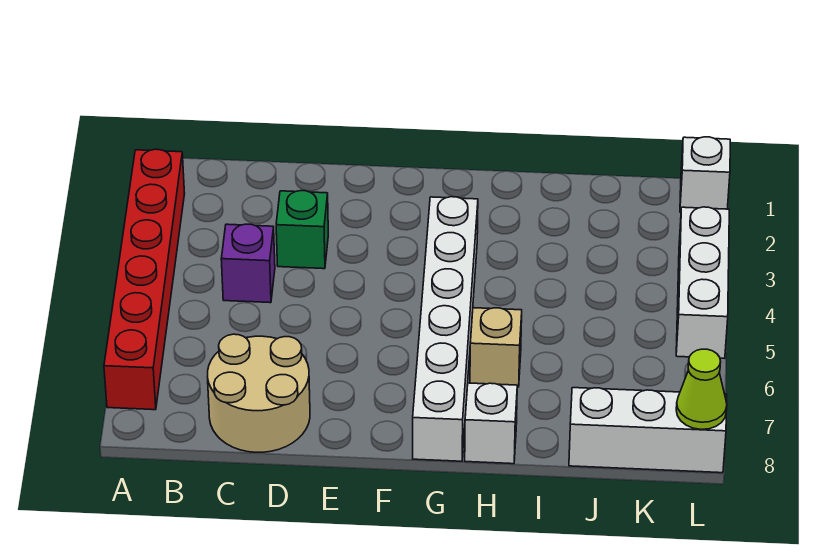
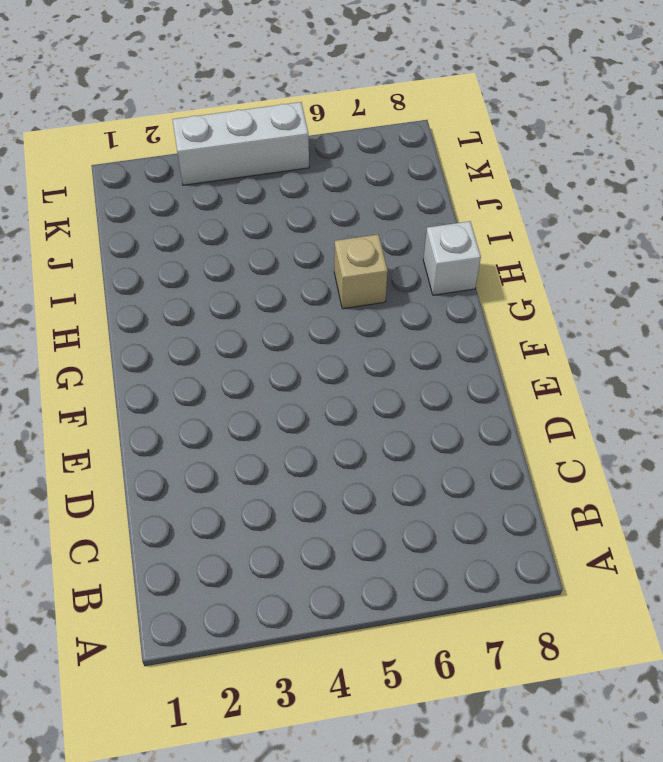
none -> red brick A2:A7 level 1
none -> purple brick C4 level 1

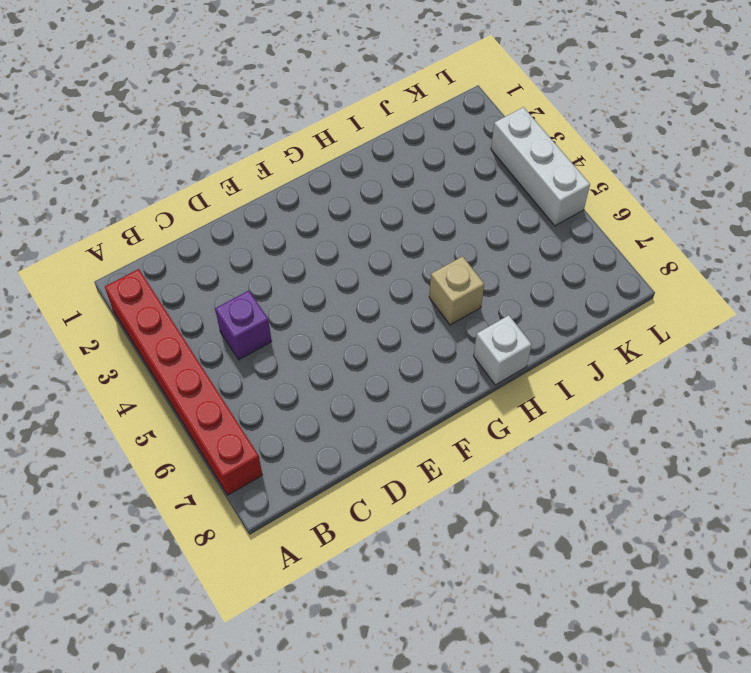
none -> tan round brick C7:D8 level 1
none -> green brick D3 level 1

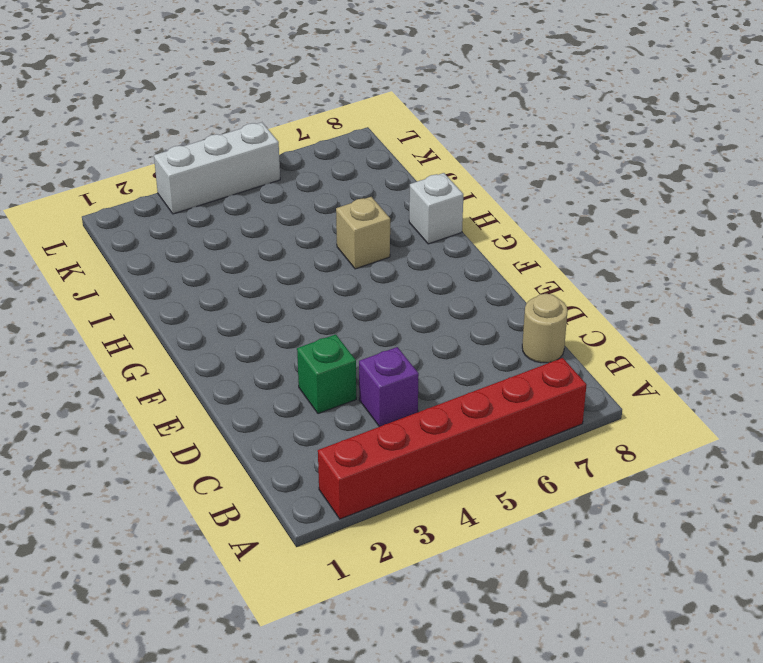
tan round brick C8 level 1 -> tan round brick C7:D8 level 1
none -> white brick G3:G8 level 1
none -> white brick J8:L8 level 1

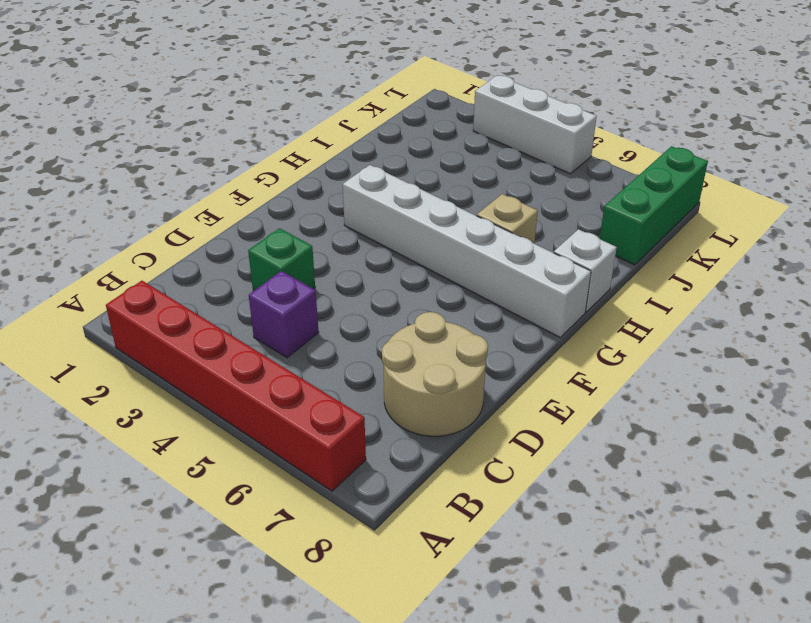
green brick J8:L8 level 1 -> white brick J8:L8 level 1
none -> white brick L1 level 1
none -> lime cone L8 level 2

☆ ☆ ☆ ☆

What is expected: Copy every line from the data that includes the string "none".

Answer:
none -> red brick A2:A7 level 1
none -> purple brick C4 level 1
none -> tan round brick C7:D8 level 1
none -> green brick D3 level 1
none -> white brick G3:G8 level 1
none -> white brick J8:L8 level 1
none -> white brick L1 level 1
none -> lime cone L8 level 2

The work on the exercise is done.